### EXERCISE
Tally up the lines below that carry the word "semicircle", answering with the figure alone.

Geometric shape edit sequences
========================================

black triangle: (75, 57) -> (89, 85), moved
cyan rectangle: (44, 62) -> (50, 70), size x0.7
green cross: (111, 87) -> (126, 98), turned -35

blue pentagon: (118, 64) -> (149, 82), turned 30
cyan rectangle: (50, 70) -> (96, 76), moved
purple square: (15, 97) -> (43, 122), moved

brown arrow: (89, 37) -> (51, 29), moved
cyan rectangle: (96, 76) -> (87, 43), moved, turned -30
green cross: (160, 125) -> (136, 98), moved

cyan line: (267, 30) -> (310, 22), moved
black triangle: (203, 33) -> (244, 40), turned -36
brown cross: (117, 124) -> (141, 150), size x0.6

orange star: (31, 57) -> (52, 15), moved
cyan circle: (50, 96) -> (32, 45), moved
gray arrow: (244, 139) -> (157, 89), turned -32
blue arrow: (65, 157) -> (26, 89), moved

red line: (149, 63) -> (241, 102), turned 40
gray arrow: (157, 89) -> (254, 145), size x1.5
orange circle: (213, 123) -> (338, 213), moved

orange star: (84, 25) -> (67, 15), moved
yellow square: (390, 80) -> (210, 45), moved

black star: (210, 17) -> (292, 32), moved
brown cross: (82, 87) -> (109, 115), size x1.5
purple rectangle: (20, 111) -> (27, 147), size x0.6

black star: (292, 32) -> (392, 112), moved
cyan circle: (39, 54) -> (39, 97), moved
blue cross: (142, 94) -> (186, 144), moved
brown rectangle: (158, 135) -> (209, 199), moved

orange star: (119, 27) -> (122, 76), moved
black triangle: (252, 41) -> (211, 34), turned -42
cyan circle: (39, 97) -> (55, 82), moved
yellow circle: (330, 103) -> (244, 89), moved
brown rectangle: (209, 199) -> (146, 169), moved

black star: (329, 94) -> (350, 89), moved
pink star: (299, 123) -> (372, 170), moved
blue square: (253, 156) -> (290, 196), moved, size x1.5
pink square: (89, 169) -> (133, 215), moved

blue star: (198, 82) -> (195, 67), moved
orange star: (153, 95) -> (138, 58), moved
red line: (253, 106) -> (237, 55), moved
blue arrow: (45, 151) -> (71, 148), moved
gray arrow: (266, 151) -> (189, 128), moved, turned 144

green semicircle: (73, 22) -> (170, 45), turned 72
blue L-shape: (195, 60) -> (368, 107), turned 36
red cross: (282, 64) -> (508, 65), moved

========================================

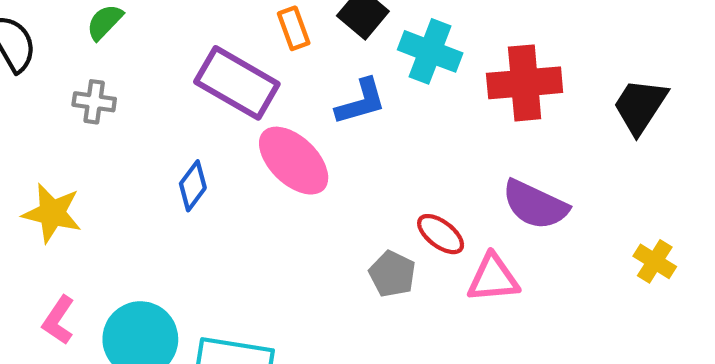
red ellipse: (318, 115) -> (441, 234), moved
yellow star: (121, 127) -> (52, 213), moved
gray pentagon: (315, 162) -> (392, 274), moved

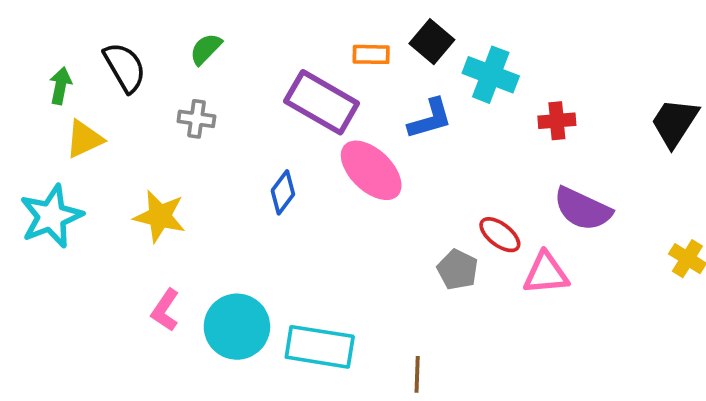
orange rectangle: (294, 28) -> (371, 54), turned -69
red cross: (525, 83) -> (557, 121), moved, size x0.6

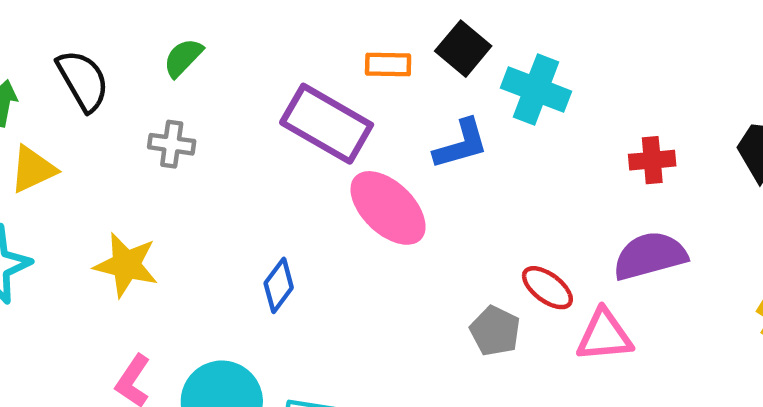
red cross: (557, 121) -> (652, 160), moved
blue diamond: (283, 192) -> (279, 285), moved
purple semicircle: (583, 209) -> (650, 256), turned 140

========================================

### SOLUTION FOR THIS TASK
2